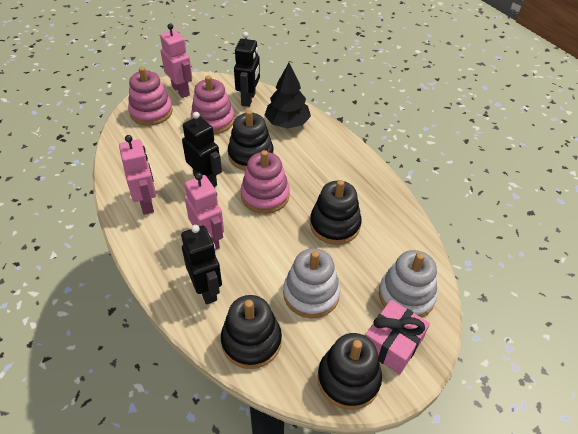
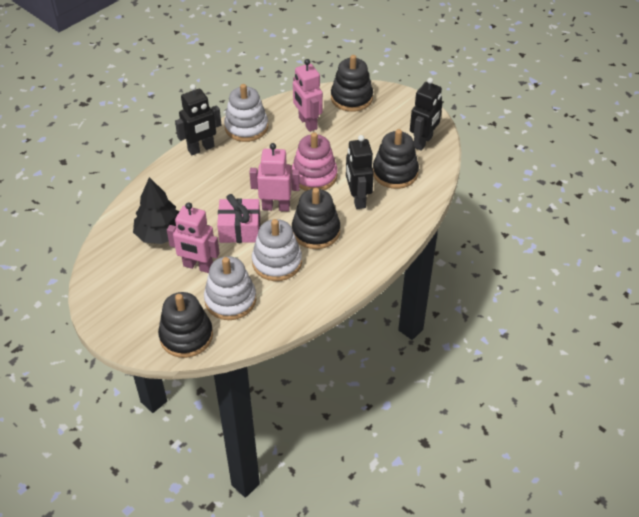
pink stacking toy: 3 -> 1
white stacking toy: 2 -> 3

* * * * *

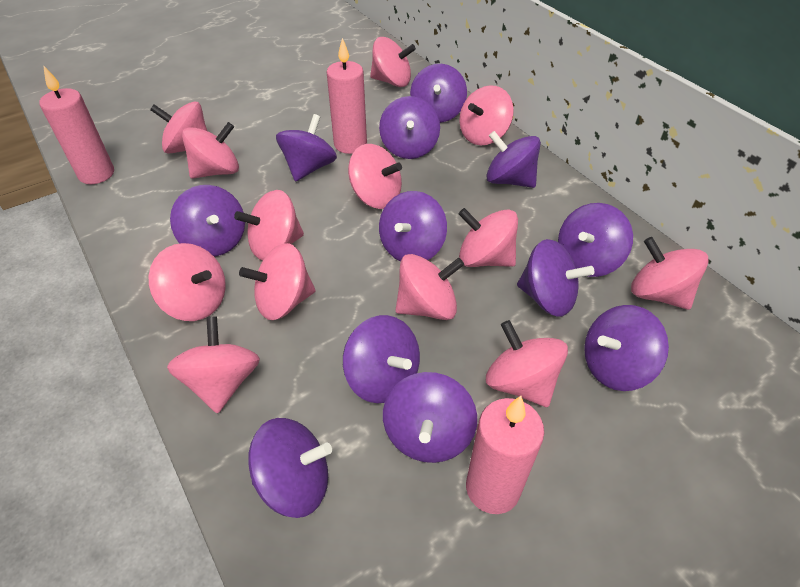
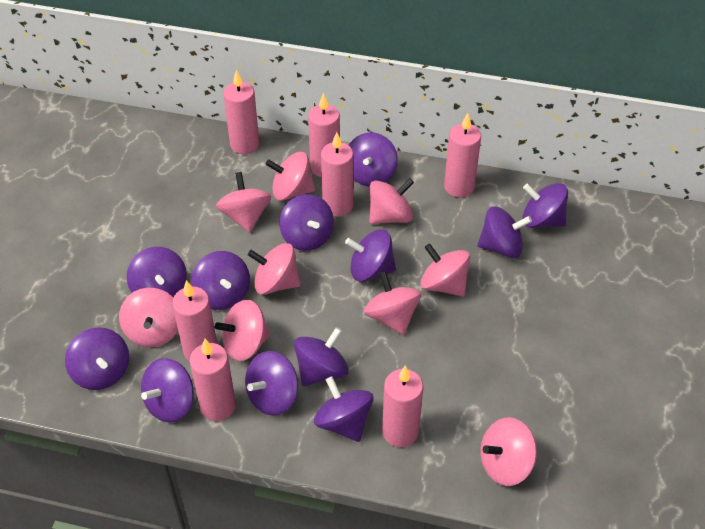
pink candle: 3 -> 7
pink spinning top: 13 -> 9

* * * * *

● TASK TO CARRY OUT:
Scan the data above for the word "stacking". Copy every line in which it is found.

● RESULT OF THIS TASK:
pink stacking toy: 3 -> 1
white stacking toy: 2 -> 3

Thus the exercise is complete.